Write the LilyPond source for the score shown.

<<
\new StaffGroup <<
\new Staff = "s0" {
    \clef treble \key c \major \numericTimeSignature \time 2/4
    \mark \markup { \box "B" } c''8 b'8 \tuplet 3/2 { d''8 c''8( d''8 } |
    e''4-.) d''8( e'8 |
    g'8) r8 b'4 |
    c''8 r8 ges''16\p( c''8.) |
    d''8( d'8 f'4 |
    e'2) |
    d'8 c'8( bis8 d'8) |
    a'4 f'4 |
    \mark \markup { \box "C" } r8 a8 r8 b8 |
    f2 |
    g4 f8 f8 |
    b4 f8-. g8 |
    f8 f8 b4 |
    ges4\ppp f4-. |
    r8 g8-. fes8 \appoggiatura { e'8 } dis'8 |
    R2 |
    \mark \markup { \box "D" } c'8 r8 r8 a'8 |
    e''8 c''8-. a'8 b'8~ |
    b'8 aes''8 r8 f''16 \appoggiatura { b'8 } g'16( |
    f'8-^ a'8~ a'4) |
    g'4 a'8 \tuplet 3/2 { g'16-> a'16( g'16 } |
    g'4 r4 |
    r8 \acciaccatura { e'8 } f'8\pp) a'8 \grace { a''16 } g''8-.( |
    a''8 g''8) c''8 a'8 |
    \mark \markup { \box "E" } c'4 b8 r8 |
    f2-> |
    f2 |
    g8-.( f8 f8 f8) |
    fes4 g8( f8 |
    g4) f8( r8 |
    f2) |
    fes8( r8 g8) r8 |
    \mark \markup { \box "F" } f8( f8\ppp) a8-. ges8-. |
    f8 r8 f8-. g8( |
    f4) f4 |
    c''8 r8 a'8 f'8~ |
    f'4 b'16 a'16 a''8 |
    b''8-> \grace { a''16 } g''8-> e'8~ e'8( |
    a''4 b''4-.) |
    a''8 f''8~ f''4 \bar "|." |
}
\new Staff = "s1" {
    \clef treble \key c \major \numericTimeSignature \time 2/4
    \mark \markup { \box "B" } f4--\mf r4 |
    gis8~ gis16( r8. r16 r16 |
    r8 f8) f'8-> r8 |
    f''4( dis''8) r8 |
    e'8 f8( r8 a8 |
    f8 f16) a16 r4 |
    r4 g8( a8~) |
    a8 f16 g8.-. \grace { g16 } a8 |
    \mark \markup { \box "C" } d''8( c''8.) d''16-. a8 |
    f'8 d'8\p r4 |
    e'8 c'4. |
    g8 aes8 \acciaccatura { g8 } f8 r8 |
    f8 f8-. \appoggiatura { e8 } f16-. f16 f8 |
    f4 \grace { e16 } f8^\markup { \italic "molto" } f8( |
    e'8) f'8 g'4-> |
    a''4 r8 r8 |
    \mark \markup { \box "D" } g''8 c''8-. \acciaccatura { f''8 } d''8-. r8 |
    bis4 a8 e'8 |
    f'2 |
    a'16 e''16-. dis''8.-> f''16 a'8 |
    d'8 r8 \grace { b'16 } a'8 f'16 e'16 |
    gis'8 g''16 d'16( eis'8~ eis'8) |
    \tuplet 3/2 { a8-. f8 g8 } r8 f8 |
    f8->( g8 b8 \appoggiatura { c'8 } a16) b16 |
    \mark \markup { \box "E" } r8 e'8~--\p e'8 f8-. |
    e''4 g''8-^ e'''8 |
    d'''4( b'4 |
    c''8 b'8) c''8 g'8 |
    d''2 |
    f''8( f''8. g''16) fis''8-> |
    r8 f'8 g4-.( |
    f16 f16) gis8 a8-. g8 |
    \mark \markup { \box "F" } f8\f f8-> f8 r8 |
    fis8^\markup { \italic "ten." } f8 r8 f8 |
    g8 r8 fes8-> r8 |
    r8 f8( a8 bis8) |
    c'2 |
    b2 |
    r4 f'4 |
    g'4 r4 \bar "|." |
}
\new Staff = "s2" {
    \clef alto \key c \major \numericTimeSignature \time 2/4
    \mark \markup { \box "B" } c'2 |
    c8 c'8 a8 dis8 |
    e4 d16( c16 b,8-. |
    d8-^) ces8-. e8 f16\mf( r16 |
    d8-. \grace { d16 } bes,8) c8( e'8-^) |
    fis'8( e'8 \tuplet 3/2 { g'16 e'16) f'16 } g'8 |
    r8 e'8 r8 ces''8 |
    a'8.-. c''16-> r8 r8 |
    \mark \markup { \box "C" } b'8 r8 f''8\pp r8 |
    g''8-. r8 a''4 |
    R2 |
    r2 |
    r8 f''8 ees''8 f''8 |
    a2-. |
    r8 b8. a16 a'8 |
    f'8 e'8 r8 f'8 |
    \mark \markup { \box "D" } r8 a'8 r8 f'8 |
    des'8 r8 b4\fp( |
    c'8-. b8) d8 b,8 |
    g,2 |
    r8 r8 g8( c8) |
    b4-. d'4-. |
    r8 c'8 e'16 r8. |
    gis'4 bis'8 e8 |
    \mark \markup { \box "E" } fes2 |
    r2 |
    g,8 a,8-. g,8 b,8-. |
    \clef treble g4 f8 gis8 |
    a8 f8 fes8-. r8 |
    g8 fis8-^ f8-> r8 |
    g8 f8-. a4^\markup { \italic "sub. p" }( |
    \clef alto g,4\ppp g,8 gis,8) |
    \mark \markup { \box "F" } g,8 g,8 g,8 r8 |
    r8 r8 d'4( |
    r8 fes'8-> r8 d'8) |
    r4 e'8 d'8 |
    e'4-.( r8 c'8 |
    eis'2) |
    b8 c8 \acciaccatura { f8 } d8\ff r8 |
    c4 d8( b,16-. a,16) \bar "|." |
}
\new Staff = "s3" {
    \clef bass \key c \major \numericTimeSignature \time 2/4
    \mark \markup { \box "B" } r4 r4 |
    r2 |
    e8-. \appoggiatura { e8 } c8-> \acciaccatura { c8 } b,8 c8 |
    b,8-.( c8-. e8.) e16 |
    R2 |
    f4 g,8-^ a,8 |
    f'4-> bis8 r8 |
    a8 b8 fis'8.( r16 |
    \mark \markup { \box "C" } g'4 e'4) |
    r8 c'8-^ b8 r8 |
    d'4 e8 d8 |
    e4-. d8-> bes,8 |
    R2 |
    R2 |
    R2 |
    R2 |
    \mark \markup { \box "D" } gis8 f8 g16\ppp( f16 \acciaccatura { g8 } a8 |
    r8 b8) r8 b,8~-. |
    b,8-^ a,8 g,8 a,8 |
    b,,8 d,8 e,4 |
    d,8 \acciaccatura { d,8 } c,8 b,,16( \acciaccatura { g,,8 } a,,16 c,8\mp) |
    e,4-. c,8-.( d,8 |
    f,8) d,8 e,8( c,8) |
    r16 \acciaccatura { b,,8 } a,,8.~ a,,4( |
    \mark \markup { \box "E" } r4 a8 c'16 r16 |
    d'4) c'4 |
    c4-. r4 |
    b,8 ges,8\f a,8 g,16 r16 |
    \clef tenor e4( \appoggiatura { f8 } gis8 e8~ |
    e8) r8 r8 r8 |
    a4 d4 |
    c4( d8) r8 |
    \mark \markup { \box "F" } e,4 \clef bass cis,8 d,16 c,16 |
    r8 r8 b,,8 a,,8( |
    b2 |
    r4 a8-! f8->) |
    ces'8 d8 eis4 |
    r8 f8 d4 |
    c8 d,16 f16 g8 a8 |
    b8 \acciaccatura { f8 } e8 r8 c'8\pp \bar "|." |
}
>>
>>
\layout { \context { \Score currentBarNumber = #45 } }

Instructions to follow — Please find each line in the entries above that contains the string "alto" and copy every such line.

Final result —
    \clef alto \key c \major \numericTimeSignature \time 2/4
    \clef alto g,4\ppp g,8 gis,8) |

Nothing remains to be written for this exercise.